**WHAT THE EXERCISE ASKS:** Every single entry must be restated word for word.

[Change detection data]
-------------------------

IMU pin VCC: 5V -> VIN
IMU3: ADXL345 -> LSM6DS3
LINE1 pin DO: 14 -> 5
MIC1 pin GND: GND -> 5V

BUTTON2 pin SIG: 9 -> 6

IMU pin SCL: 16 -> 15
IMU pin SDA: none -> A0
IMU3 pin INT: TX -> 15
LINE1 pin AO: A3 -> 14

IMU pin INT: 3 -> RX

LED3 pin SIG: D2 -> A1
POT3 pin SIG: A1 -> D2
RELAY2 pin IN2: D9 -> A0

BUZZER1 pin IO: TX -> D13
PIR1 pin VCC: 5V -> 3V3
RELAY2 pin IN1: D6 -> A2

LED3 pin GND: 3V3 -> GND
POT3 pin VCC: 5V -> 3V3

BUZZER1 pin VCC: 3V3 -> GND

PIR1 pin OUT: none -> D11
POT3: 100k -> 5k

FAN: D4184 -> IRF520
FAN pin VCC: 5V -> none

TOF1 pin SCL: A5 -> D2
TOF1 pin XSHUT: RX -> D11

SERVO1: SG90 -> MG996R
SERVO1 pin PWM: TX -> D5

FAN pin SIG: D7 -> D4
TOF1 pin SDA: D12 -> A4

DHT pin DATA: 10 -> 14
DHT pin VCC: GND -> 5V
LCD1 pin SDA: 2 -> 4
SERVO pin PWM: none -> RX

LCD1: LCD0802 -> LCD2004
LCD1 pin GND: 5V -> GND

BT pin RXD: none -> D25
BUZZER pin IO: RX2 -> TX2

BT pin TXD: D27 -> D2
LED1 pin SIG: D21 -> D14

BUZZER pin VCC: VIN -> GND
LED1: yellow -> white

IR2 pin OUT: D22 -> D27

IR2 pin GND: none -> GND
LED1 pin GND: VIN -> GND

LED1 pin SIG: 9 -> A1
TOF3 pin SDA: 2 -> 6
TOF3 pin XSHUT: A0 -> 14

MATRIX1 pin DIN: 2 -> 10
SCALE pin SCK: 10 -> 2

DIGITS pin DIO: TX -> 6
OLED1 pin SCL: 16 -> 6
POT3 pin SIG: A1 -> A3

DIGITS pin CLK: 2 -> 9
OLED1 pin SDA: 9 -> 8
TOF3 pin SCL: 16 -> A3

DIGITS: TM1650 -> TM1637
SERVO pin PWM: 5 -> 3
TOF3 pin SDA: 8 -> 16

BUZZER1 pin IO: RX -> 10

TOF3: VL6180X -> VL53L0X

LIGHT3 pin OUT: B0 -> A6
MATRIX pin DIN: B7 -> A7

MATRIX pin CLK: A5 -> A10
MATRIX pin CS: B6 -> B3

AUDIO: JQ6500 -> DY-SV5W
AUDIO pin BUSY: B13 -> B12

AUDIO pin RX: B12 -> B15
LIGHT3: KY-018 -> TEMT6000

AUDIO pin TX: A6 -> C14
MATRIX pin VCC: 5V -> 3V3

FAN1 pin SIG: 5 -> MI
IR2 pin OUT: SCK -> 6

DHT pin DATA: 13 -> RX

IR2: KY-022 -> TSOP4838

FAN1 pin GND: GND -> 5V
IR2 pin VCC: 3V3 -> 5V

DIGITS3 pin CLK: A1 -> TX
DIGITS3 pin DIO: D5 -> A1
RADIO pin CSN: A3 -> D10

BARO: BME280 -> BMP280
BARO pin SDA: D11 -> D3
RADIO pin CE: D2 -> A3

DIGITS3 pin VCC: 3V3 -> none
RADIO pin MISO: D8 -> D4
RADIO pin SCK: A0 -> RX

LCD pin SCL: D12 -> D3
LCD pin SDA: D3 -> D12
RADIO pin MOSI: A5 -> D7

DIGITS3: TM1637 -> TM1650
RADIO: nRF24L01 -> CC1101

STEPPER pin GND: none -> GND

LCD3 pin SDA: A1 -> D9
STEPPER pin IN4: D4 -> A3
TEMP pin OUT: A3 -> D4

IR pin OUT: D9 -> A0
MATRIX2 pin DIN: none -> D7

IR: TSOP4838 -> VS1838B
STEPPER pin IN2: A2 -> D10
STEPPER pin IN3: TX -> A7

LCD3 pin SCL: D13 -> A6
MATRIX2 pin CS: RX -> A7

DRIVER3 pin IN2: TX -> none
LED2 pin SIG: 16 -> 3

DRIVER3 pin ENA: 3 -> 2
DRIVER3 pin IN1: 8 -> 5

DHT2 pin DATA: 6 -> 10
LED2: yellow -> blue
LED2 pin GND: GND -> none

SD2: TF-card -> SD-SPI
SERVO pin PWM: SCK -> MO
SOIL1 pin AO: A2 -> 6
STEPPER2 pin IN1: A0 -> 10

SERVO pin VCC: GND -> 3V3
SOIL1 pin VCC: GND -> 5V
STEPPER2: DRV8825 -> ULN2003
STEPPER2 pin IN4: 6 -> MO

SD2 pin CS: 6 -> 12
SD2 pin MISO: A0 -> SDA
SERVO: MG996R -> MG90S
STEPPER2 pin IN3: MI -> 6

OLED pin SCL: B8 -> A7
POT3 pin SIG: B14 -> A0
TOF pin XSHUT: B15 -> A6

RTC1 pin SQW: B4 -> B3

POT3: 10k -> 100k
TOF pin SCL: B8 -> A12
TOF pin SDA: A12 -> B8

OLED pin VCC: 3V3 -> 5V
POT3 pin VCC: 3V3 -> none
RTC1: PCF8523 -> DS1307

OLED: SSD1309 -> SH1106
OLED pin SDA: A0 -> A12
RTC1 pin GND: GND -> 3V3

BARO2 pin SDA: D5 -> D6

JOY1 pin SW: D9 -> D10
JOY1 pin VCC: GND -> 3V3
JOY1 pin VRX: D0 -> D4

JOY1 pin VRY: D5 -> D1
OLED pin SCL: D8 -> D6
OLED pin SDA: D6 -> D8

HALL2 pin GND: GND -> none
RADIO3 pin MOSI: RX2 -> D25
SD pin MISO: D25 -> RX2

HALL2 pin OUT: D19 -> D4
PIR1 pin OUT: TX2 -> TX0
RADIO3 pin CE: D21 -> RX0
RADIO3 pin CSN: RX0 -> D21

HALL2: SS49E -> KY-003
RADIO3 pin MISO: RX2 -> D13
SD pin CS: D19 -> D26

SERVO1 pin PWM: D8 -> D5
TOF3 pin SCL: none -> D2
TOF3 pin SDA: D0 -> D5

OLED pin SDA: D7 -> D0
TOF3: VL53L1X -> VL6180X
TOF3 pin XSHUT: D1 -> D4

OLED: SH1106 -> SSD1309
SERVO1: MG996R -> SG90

-------------------------

**THE COMPLETED TASK:**
IMU pin VCC: 5V -> VIN
IMU3: ADXL345 -> LSM6DS3
LINE1 pin DO: 14 -> 5
MIC1 pin GND: GND -> 5V

BUTTON2 pin SIG: 9 -> 6

IMU pin SCL: 16 -> 15
IMU pin SDA: none -> A0
IMU3 pin INT: TX -> 15
LINE1 pin AO: A3 -> 14

IMU pin INT: 3 -> RX

LED3 pin SIG: D2 -> A1
POT3 pin SIG: A1 -> D2
RELAY2 pin IN2: D9 -> A0

BUZZER1 pin IO: TX -> D13
PIR1 pin VCC: 5V -> 3V3
RELAY2 pin IN1: D6 -> A2

LED3 pin GND: 3V3 -> GND
POT3 pin VCC: 5V -> 3V3

BUZZER1 pin VCC: 3V3 -> GND

PIR1 pin OUT: none -> D11
POT3: 100k -> 5k

FAN: D4184 -> IRF520
FAN pin VCC: 5V -> none

TOF1 pin SCL: A5 -> D2
TOF1 pin XSHUT: RX -> D11

SERVO1: SG90 -> MG996R
SERVO1 pin PWM: TX -> D5

FAN pin SIG: D7 -> D4
TOF1 pin SDA: D12 -> A4

DHT pin DATA: 10 -> 14
DHT pin VCC: GND -> 5V
LCD1 pin SDA: 2 -> 4
SERVO pin PWM: none -> RX

LCD1: LCD0802 -> LCD2004
LCD1 pin GND: 5V -> GND

BT pin RXD: none -> D25
BUZZER pin IO: RX2 -> TX2

BT pin TXD: D27 -> D2
LED1 pin SIG: D21 -> D14

BUZZER pin VCC: VIN -> GND
LED1: yellow -> white

IR2 pin OUT: D22 -> D27

IR2 pin GND: none -> GND
LED1 pin GND: VIN -> GND

LED1 pin SIG: 9 -> A1
TOF3 pin SDA: 2 -> 6
TOF3 pin XSHUT: A0 -> 14

MATRIX1 pin DIN: 2 -> 10
SCALE pin SCK: 10 -> 2

DIGITS pin DIO: TX -> 6
OLED1 pin SCL: 16 -> 6
POT3 pin SIG: A1 -> A3

DIGITS pin CLK: 2 -> 9
OLED1 pin SDA: 9 -> 8
TOF3 pin SCL: 16 -> A3

DIGITS: TM1650 -> TM1637
SERVO pin PWM: 5 -> 3
TOF3 pin SDA: 8 -> 16

BUZZER1 pin IO: RX -> 10

TOF3: VL6180X -> VL53L0X

LIGHT3 pin OUT: B0 -> A6
MATRIX pin DIN: B7 -> A7

MATRIX pin CLK: A5 -> A10
MATRIX pin CS: B6 -> B3

AUDIO: JQ6500 -> DY-SV5W
AUDIO pin BUSY: B13 -> B12

AUDIO pin RX: B12 -> B15
LIGHT3: KY-018 -> TEMT6000

AUDIO pin TX: A6 -> C14
MATRIX pin VCC: 5V -> 3V3

FAN1 pin SIG: 5 -> MI
IR2 pin OUT: SCK -> 6

DHT pin DATA: 13 -> RX

IR2: KY-022 -> TSOP4838

FAN1 pin GND: GND -> 5V
IR2 pin VCC: 3V3 -> 5V

DIGITS3 pin CLK: A1 -> TX
DIGITS3 pin DIO: D5 -> A1
RADIO pin CSN: A3 -> D10

BARO: BME280 -> BMP280
BARO pin SDA: D11 -> D3
RADIO pin CE: D2 -> A3

DIGITS3 pin VCC: 3V3 -> none
RADIO pin MISO: D8 -> D4
RADIO pin SCK: A0 -> RX

LCD pin SCL: D12 -> D3
LCD pin SDA: D3 -> D12
RADIO pin MOSI: A5 -> D7

DIGITS3: TM1637 -> TM1650
RADIO: nRF24L01 -> CC1101

STEPPER pin GND: none -> GND

LCD3 pin SDA: A1 -> D9
STEPPER pin IN4: D4 -> A3
TEMP pin OUT: A3 -> D4

IR pin OUT: D9 -> A0
MATRIX2 pin DIN: none -> D7

IR: TSOP4838 -> VS1838B
STEPPER pin IN2: A2 -> D10
STEPPER pin IN3: TX -> A7

LCD3 pin SCL: D13 -> A6
MATRIX2 pin CS: RX -> A7

DRIVER3 pin IN2: TX -> none
LED2 pin SIG: 16 -> 3

DRIVER3 pin ENA: 3 -> 2
DRIVER3 pin IN1: 8 -> 5

DHT2 pin DATA: 6 -> 10
LED2: yellow -> blue
LED2 pin GND: GND -> none

SD2: TF-card -> SD-SPI
SERVO pin PWM: SCK -> MO
SOIL1 pin AO: A2 -> 6
STEPPER2 pin IN1: A0 -> 10

SERVO pin VCC: GND -> 3V3
SOIL1 pin VCC: GND -> 5V
STEPPER2: DRV8825 -> ULN2003
STEPPER2 pin IN4: 6 -> MO

SD2 pin CS: 6 -> 12
SD2 pin MISO: A0 -> SDA
SERVO: MG996R -> MG90S
STEPPER2 pin IN3: MI -> 6

OLED pin SCL: B8 -> A7
POT3 pin SIG: B14 -> A0
TOF pin XSHUT: B15 -> A6

RTC1 pin SQW: B4 -> B3

POT3: 10k -> 100k
TOF pin SCL: B8 -> A12
TOF pin SDA: A12 -> B8

OLED pin VCC: 3V3 -> 5V
POT3 pin VCC: 3V3 -> none
RTC1: PCF8523 -> DS1307

OLED: SSD1309 -> SH1106
OLED pin SDA: A0 -> A12
RTC1 pin GND: GND -> 3V3

BARO2 pin SDA: D5 -> D6

JOY1 pin SW: D9 -> D10
JOY1 pin VCC: GND -> 3V3
JOY1 pin VRX: D0 -> D4

JOY1 pin VRY: D5 -> D1
OLED pin SCL: D8 -> D6
OLED pin SDA: D6 -> D8

HALL2 pin GND: GND -> none
RADIO3 pin MOSI: RX2 -> D25
SD pin MISO: D25 -> RX2

HALL2 pin OUT: D19 -> D4
PIR1 pin OUT: TX2 -> TX0
RADIO3 pin CE: D21 -> RX0
RADIO3 pin CSN: RX0 -> D21

HALL2: SS49E -> KY-003
RADIO3 pin MISO: RX2 -> D13
SD pin CS: D19 -> D26

SERVO1 pin PWM: D8 -> D5
TOF3 pin SCL: none -> D2
TOF3 pin SDA: D0 -> D5

OLED pin SDA: D7 -> D0
TOF3: VL53L1X -> VL6180X
TOF3 pin XSHUT: D1 -> D4

OLED: SH1106 -> SSD1309
SERVO1: MG996R -> SG90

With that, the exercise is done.